═════ EXTRACTED INFORMATION ═════

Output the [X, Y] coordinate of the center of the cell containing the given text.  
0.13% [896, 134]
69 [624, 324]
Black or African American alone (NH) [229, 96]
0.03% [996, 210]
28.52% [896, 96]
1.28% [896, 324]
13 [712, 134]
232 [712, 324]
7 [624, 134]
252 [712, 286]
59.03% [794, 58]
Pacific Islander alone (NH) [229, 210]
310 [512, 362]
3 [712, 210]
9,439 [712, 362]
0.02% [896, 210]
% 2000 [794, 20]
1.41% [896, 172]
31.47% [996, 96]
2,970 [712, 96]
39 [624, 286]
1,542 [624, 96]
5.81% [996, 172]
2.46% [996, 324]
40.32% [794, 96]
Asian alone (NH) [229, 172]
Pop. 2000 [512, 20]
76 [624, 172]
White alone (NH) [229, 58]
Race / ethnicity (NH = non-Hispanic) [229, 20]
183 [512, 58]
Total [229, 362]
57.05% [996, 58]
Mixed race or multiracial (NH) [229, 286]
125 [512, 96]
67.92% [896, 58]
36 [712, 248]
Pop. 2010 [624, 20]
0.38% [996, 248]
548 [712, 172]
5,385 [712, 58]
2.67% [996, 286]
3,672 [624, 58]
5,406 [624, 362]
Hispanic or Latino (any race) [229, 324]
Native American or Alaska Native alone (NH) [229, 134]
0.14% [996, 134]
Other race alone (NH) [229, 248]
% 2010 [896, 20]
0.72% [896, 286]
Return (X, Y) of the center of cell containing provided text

═════

- **EXERCISE**: Set out every one of the records above as a numbered list, one line per item, leaving out any blank lines.

- **SOLUTION FOR THIS TASK**:
1. Output the [X, Y] coordinate of the center of the cell containing the given text.  
2. 0.13% [896, 134]
3. 69 [624, 324]
4. Black or African American alone (NH) [229, 96]
5. 0.03% [996, 210]
6. 28.52% [896, 96]
7. 1.28% [896, 324]
8. 13 [712, 134]
9. 232 [712, 324]
10. 7 [624, 134]
11. 252 [712, 286]
12. 59.03% [794, 58]
13. Pacific Islander alone (NH) [229, 210]
14. 310 [512, 362]
15. 3 [712, 210]
16. 9,439 [712, 362]
17. 0.02% [896, 210]
18. % 2000 [794, 20]
19. 1.41% [896, 172]
20. 31.47% [996, 96]
21. 2,970 [712, 96]
22. 39 [624, 286]
23. 1,542 [624, 96]
24. 5.81% [996, 172]
25. 2.46% [996, 324]
26. 40.32% [794, 96]
27. Asian alone (NH) [229, 172]
28. Pop. 2000 [512, 20]
29. 76 [624, 172]
30. White alone (NH) [229, 58]
31. Race / ethnicity (NH = non-Hispanic) [229, 20]
32. 183 [512, 58]
33. Total [229, 362]
34. 57.05% [996, 58]
35. Mixed race or multiracial (NH) [229, 286]
36. 125 [512, 96]
37. 67.92% [896, 58]
38. 36 [712, 248]
39. Pop. 2010 [624, 20]
40. 0.38% [996, 248]
41. 548 [712, 172]
42. 5,385 [712, 58]
43. 2.67% [996, 286]
44. 3,672 [624, 58]
45. 5,406 [624, 362]
46. Hispanic or Latino (any race) [229, 324]
47. Native American or Alaska Native alone (NH) [229, 134]
48. 0.14% [996, 134]
49. Other race alone (NH) [229, 248]
50. % 2010 [896, 20]
51. 0.72% [896, 286]
52. Return (X, Y) of the center of cell containing provided text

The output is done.